Without leaving out a single line, restate the entries below exactly.

*** Opening SOURCE DATA ***

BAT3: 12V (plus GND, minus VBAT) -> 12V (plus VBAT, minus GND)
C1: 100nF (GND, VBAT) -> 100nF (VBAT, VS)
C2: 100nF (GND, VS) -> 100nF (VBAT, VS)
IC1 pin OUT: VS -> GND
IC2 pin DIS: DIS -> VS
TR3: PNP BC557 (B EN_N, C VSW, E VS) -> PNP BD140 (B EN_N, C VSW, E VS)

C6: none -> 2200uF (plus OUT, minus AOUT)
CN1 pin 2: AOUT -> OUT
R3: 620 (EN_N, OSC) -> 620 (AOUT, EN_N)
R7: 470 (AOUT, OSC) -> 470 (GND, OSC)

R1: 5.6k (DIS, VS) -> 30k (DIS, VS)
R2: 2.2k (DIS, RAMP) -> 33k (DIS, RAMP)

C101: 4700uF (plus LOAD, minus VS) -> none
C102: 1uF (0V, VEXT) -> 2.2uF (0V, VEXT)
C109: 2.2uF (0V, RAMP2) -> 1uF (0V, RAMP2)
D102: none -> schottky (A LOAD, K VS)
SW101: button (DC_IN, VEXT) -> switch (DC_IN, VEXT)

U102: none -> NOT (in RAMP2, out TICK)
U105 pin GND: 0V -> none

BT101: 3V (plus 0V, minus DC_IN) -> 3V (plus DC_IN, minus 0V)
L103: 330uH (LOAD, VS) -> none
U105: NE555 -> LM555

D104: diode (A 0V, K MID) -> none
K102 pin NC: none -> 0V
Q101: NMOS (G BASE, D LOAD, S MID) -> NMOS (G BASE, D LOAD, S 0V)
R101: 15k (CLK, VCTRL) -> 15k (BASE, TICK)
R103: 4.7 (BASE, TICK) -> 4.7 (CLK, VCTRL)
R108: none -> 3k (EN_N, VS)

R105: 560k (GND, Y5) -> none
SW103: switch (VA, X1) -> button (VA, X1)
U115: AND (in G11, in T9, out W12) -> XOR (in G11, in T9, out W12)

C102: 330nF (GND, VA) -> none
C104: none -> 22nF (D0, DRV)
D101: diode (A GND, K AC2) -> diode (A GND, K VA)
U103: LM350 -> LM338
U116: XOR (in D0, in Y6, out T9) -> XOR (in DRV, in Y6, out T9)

*** Closing SOURCE DATA ***

**RESPONSE TO THE TASK:**
BAT3: 12V (plus GND, minus VBAT) -> 12V (plus VBAT, minus GND)
C1: 100nF (GND, VBAT) -> 100nF (VBAT, VS)
C2: 100nF (GND, VS) -> 100nF (VBAT, VS)
IC1 pin OUT: VS -> GND
IC2 pin DIS: DIS -> VS
TR3: PNP BC557 (B EN_N, C VSW, E VS) -> PNP BD140 (B EN_N, C VSW, E VS)

C6: none -> 2200uF (plus OUT, minus AOUT)
CN1 pin 2: AOUT -> OUT
R3: 620 (EN_N, OSC) -> 620 (AOUT, EN_N)
R7: 470 (AOUT, OSC) -> 470 (GND, OSC)

R1: 5.6k (DIS, VS) -> 30k (DIS, VS)
R2: 2.2k (DIS, RAMP) -> 33k (DIS, RAMP)

C101: 4700uF (plus LOAD, minus VS) -> none
C102: 1uF (0V, VEXT) -> 2.2uF (0V, VEXT)
C109: 2.2uF (0V, RAMP2) -> 1uF (0V, RAMP2)
D102: none -> schottky (A LOAD, K VS)
SW101: button (DC_IN, VEXT) -> switch (DC_IN, VEXT)

U102: none -> NOT (in RAMP2, out TICK)
U105 pin GND: 0V -> none

BT101: 3V (plus 0V, minus DC_IN) -> 3V (plus DC_IN, minus 0V)
L103: 330uH (LOAD, VS) -> none
U105: NE555 -> LM555

D104: diode (A 0V, K MID) -> none
K102 pin NC: none -> 0V
Q101: NMOS (G BASE, D LOAD, S MID) -> NMOS (G BASE, D LOAD, S 0V)
R101: 15k (CLK, VCTRL) -> 15k (BASE, TICK)
R103: 4.7 (BASE, TICK) -> 4.7 (CLK, VCTRL)
R108: none -> 3k (EN_N, VS)

R105: 560k (GND, Y5) -> none
SW103: switch (VA, X1) -> button (VA, X1)
U115: AND (in G11, in T9, out W12) -> XOR (in G11, in T9, out W12)

C102: 330nF (GND, VA) -> none
C104: none -> 22nF (D0, DRV)
D101: diode (A GND, K AC2) -> diode (A GND, K VA)
U103: LM350 -> LM338
U116: XOR (in D0, in Y6, out T9) -> XOR (in DRV, in Y6, out T9)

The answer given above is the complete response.